(Saved data entries)
+++

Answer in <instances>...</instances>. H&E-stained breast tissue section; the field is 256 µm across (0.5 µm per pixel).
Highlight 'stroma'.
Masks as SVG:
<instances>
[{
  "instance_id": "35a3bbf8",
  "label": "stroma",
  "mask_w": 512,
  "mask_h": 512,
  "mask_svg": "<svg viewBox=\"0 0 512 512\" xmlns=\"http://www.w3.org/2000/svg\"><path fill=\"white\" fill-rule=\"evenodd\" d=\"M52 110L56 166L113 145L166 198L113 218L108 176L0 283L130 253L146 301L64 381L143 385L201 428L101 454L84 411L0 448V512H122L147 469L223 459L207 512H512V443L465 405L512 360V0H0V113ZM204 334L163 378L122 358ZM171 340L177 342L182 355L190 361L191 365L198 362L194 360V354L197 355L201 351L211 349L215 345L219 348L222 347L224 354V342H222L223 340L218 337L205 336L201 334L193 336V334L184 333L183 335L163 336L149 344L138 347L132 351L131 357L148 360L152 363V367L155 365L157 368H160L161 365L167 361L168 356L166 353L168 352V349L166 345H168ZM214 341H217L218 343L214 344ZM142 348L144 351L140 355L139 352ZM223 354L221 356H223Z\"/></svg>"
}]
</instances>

+++

■ **WHAT YOU WILL DO**
Extract all of the data exactly as written.

■ **THE COMPLETED TASK**
Answer in <instances>...</instances>. H&E-stained breast tissue section; the field is 256 µm across (0.5 µm per pixel).
Highlight 'stroma'.
Masks as SVG:
<instances>
[{
  "instance_id": "35a3bbf8",
  "label": "stroma",
  "mask_w": 512,
  "mask_h": 512,
  "mask_svg": "<svg viewBox=\"0 0 512 512\" xmlns=\"http://www.w3.org/2000/svg\"><path fill=\"white\" fill-rule=\"evenodd\" d=\"M52 110L56 166L113 145L166 198L113 218L108 176L0 283L130 253L146 301L64 381L143 385L201 428L101 454L84 411L0 448V512H122L147 469L223 459L207 512H512V443L465 405L512 360V0H0V113ZM204 334L163 378L122 358ZM171 340L177 342L182 355L190 361L191 365L198 362L194 360V354L197 355L201 351L211 349L215 345L219 348L222 347L224 354V342H222L223 340L218 337L205 336L201 334L193 336V334L184 333L183 335L163 336L149 344L138 347L132 351L131 357L148 360L152 363V367L155 365L157 368H160L161 365L167 361L168 356L166 353L168 352V349L166 345H168ZM214 341H217L218 343L214 344ZM142 348L144 351L140 355L139 352ZM223 354L221 356H223Z\"/></svg>"
}]
</instances>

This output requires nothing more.